Before-and-after change records:
####################
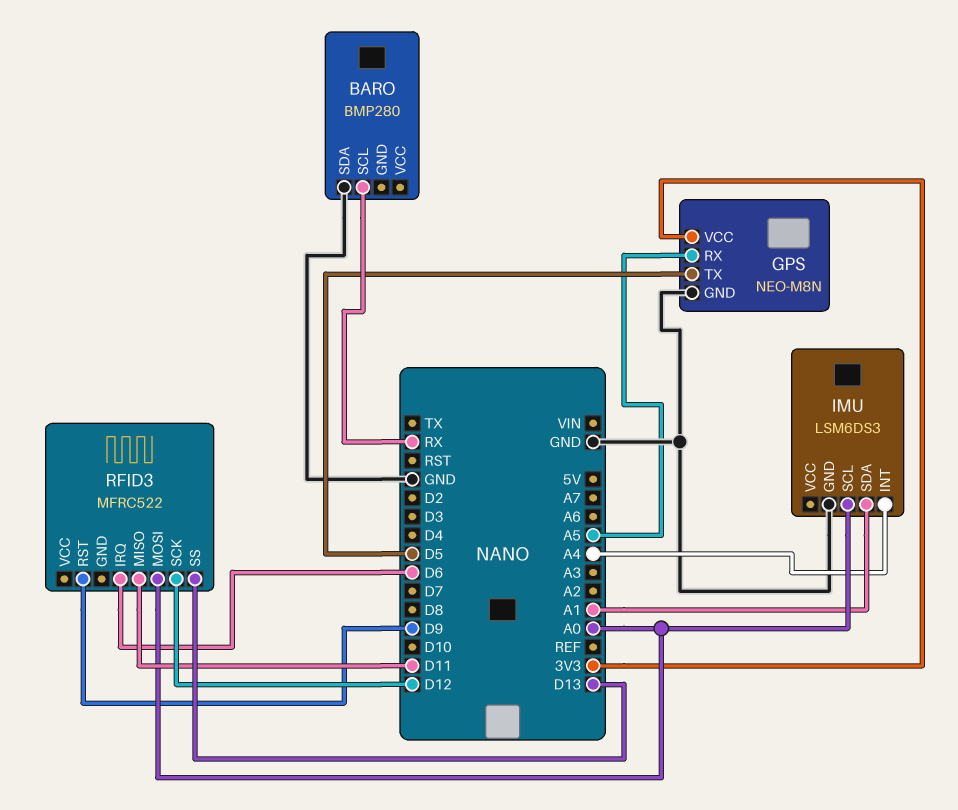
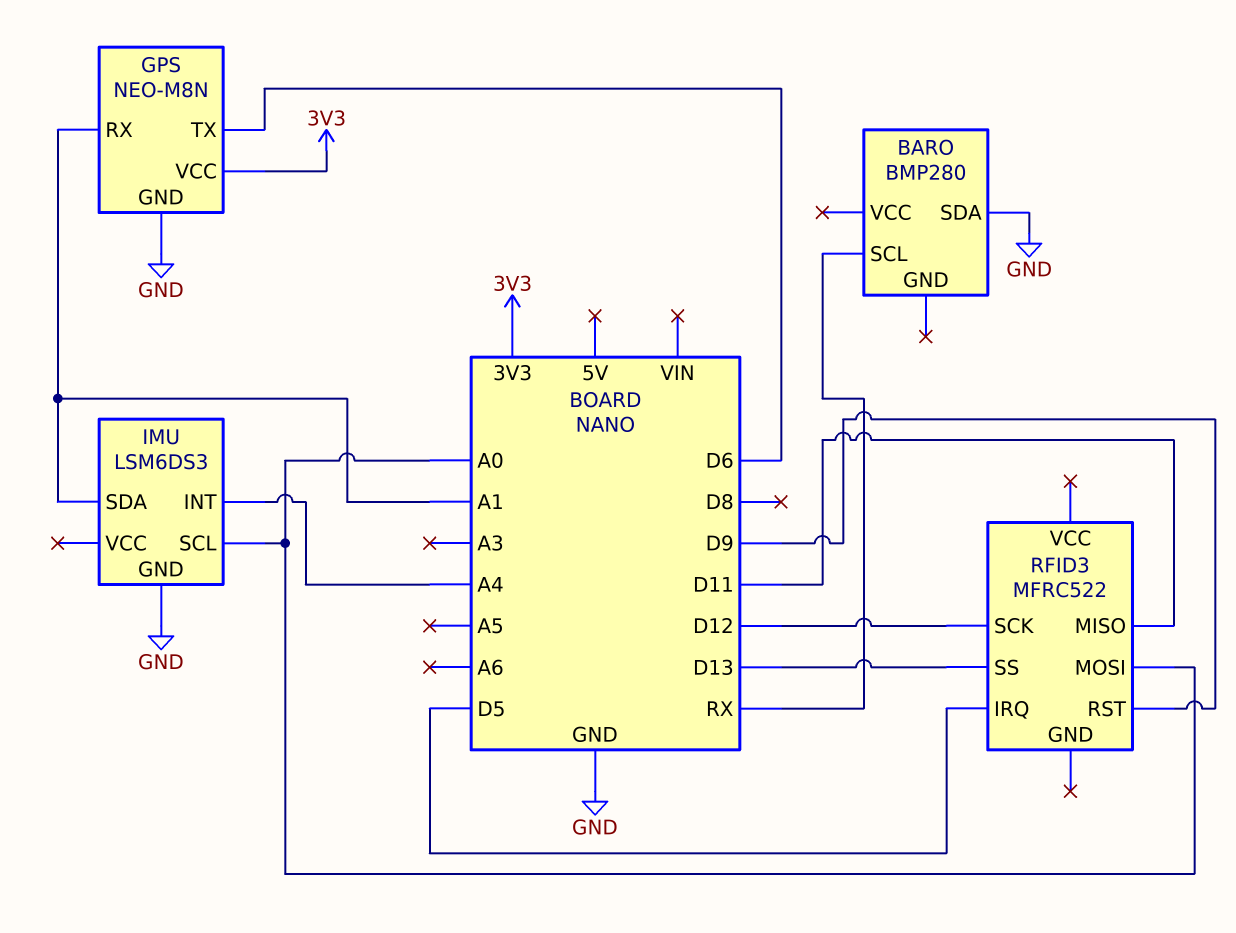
GPS pin RX: A5 -> A1
GPS pin TX: D5 -> D6
RFID3 pin IRQ: D6 -> D5

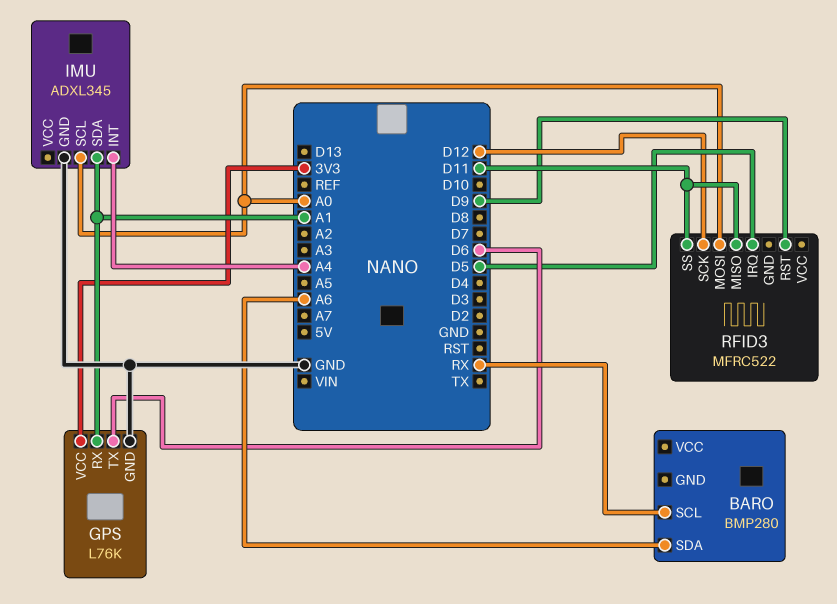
BARO pin SDA: GND -> A6
GPS: NEO-M8N -> L76K
IMU: LSM6DS3 -> ADXL345
RFID3 pin SS: D13 -> D11

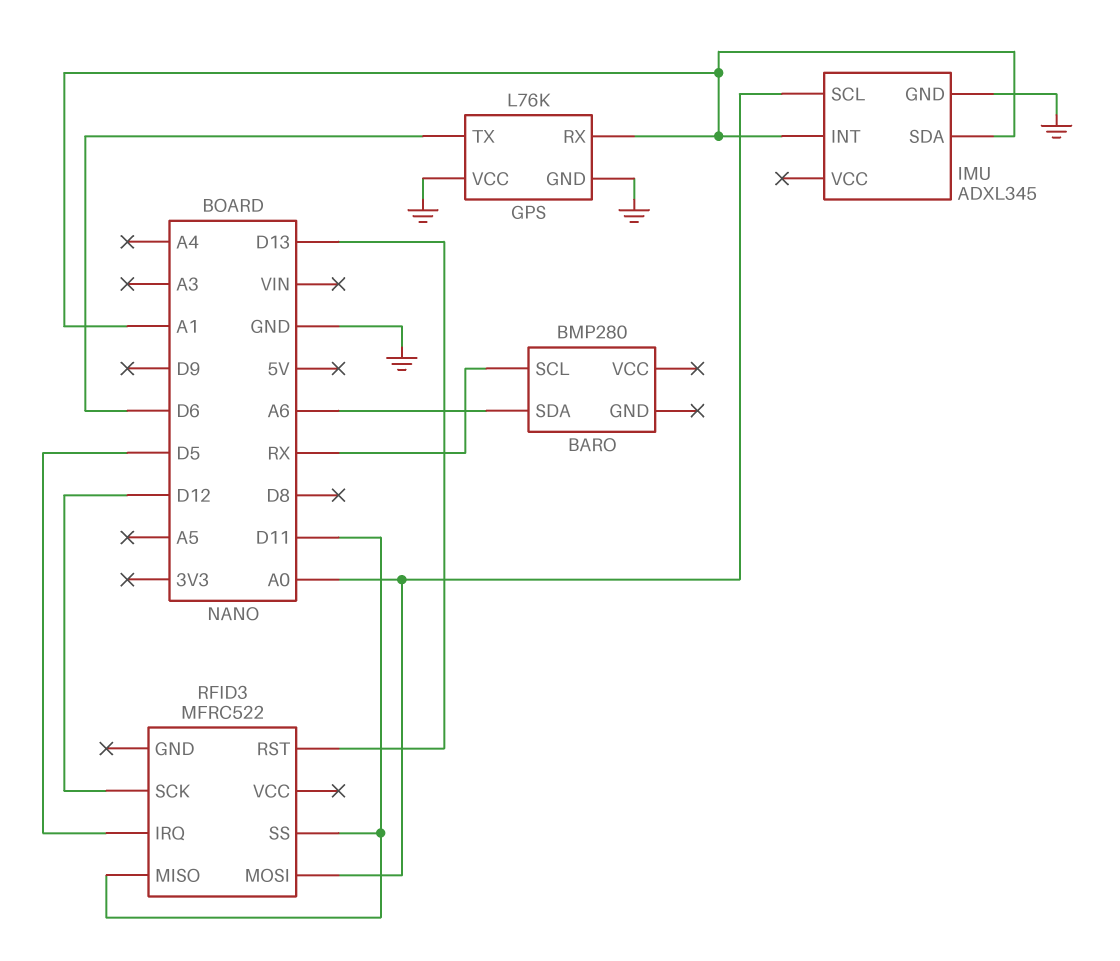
GPS pin VCC: 3V3 -> GND
IMU pin INT: A4 -> A1
RFID3 pin RST: D9 -> D13

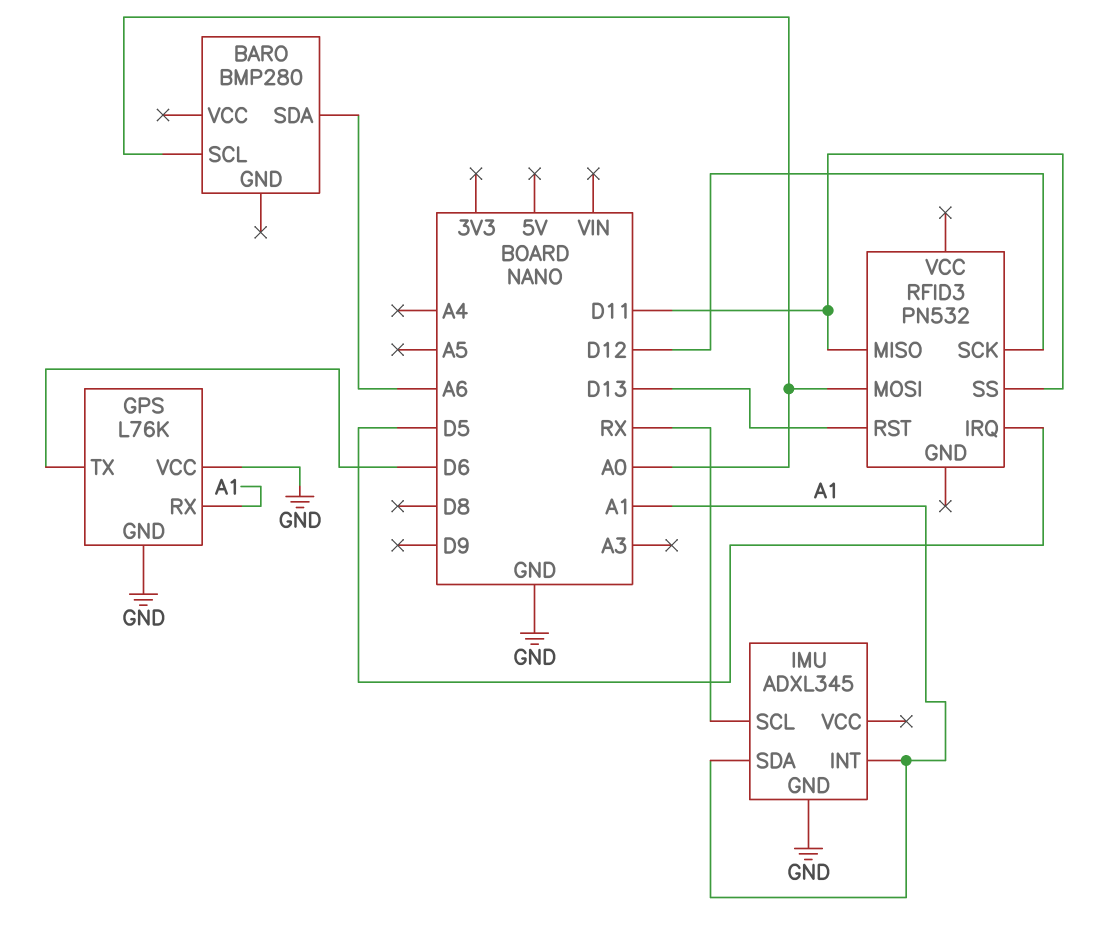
BARO pin SCL: RX -> A0
IMU pin SCL: A0 -> RX
RFID3: MFRC522 -> PN532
####################
— What the task requires —
Would you restate the records above word for word and exclude the pictures?

— Answer box —
GPS pin RX: A5 -> A1
GPS pin TX: D5 -> D6
RFID3 pin IRQ: D6 -> D5

BARO pin SDA: GND -> A6
GPS: NEO-M8N -> L76K
IMU: LSM6DS3 -> ADXL345
RFID3 pin SS: D13 -> D11

GPS pin VCC: 3V3 -> GND
IMU pin INT: A4 -> A1
RFID3 pin RST: D9 -> D13

BARO pin SCL: RX -> A0
IMU pin SCL: A0 -> RX
RFID3: MFRC522 -> PN532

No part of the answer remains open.